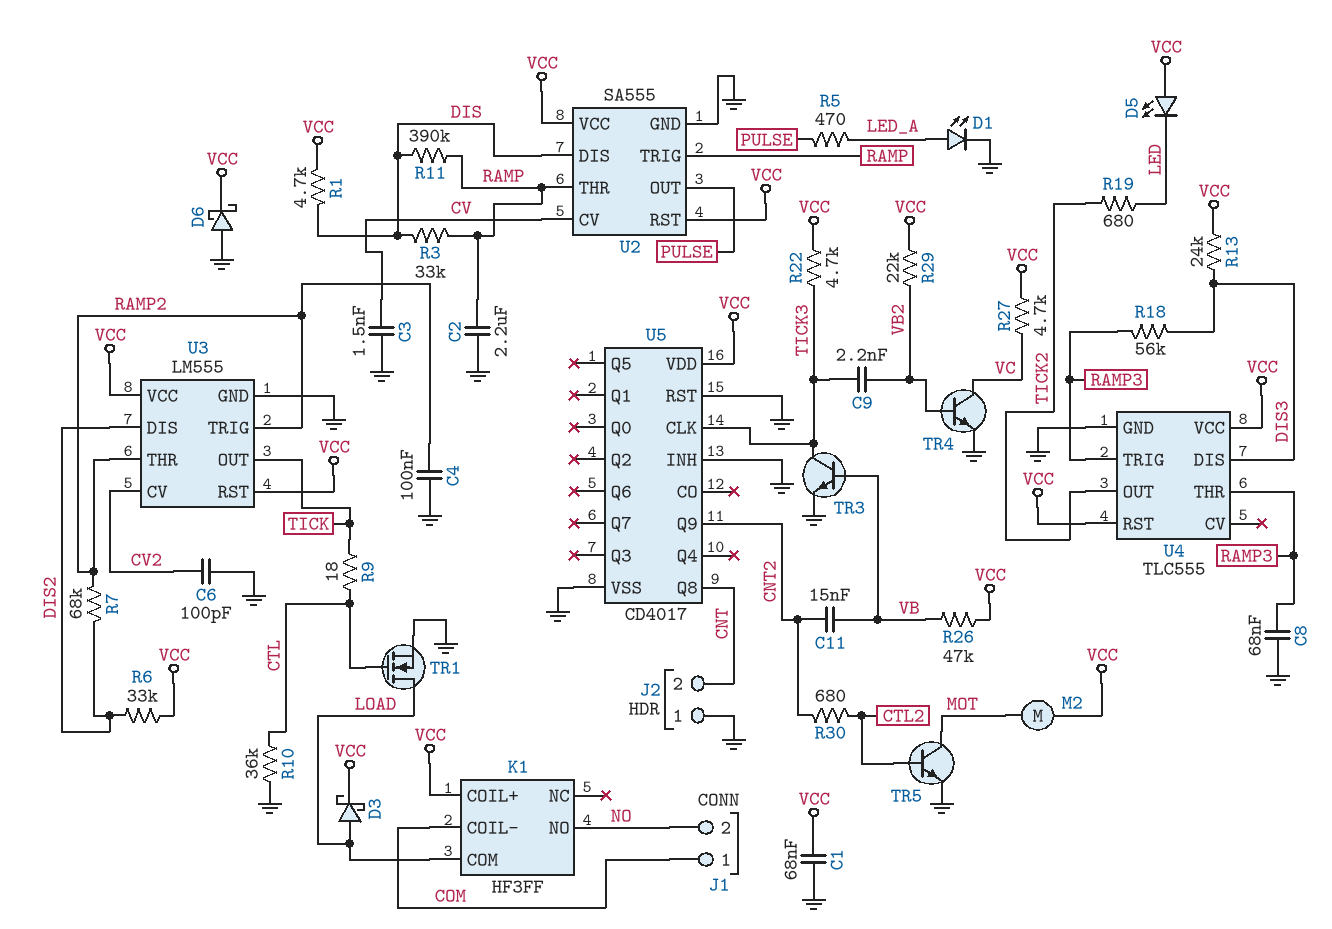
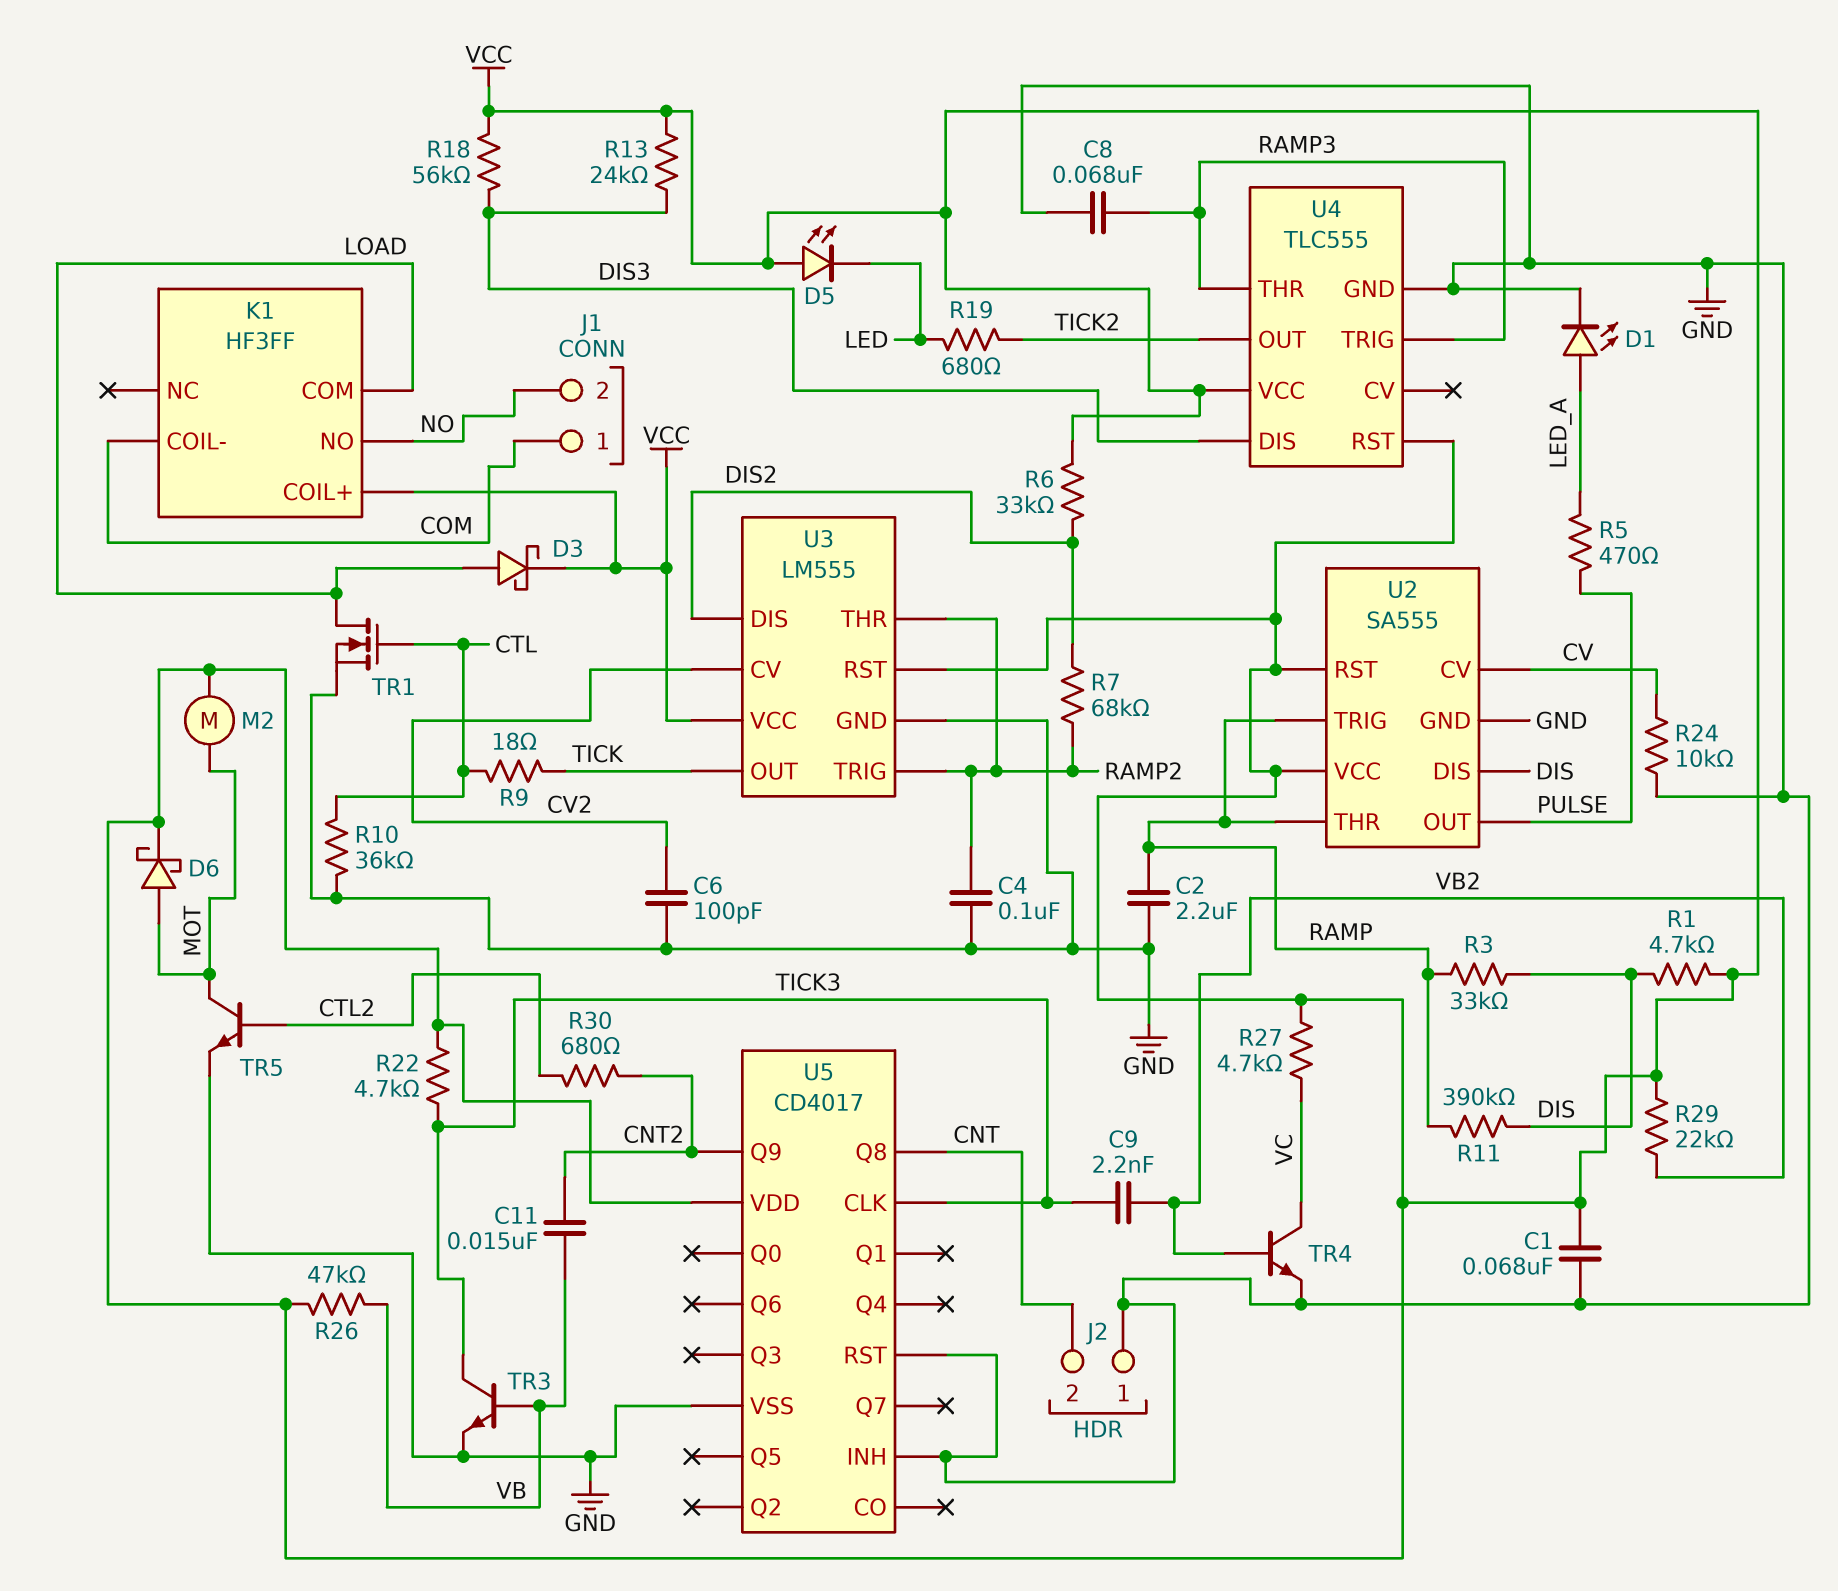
C3: 1.5nF (CV, GND) -> none
D6: schottky (A GND, K VCC) -> schottky (A MOT, K VCC)
R18: 56k (DIS3, RAMP3) -> 56k (DIS3, VCC)
R24: none -> 10k (CV, GND)

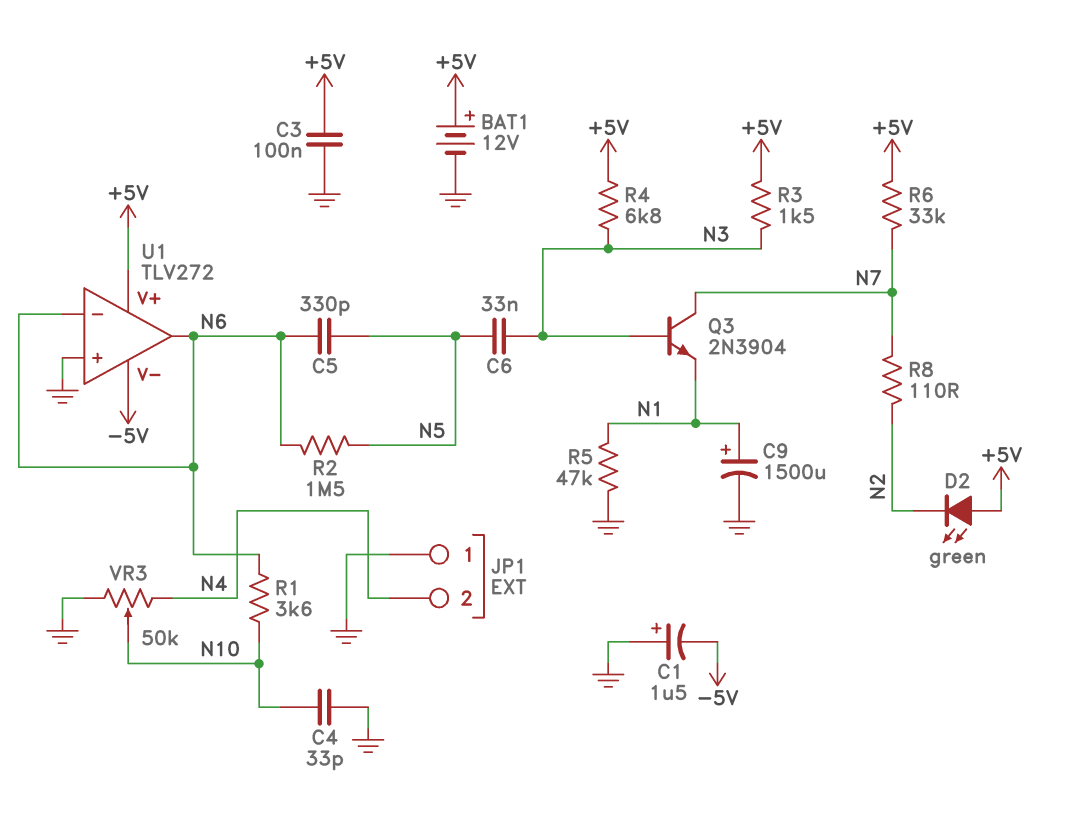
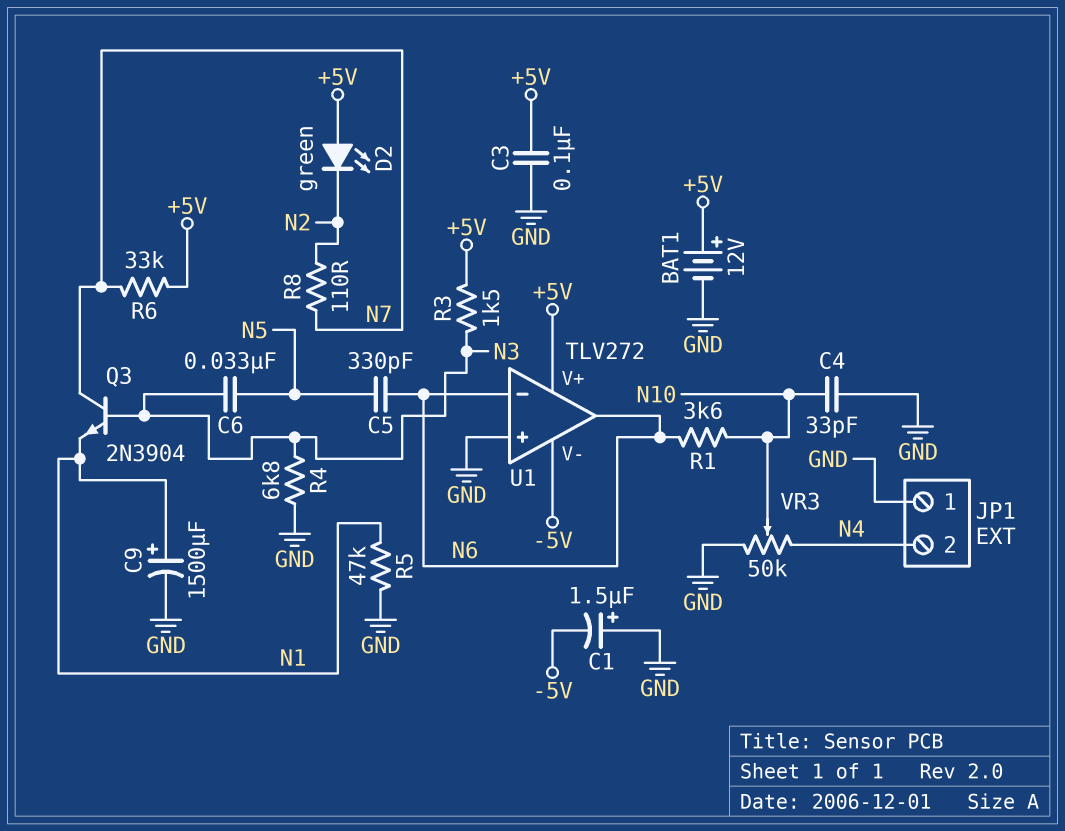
R2: 1.5M (N5, N6) -> none
R4: 6.8k (+5V, N3) -> 6.8k (GND, N3)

────────────────

[What is needed] Of all the entries above, how many lines contain "none"? Give the number alone.

[Exercise result] 3